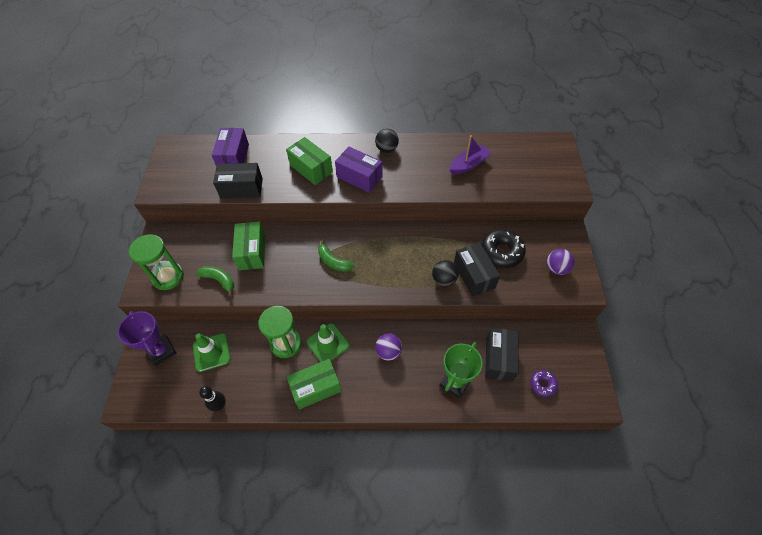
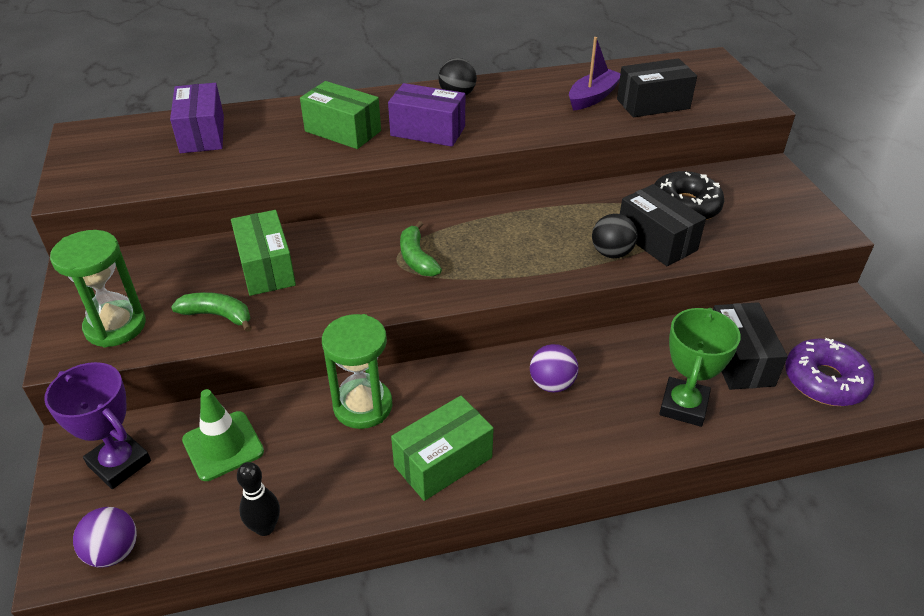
camera: 15 degrees left, 15 degrees down
(241, 188) = (230, 169): black box -> black box (653, 104)
(328, 343) = (440, 392): green traffic cone -> none
(333, 261) = (417, 258): green banana -> green banana turned 45 degrees clockwise
(542, 384) = (825, 381): purple donut -> purple donut, size x1.77
(556, 268) = (776, 213): purple ball -> purple ball (113, 552)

•••

> [Work required] Repeat the data verbatim, excluding all pictures.

> [Reply]
camera: 15 degrees left, 15 degrees down
(241, 188) = (230, 169): black box -> black box (653, 104)
(328, 343) = (440, 392): green traffic cone -> none
(333, 261) = (417, 258): green banana -> green banana turned 45 degrees clockwise
(542, 384) = (825, 381): purple donut -> purple donut, size x1.77
(556, 268) = (776, 213): purple ball -> purple ball (113, 552)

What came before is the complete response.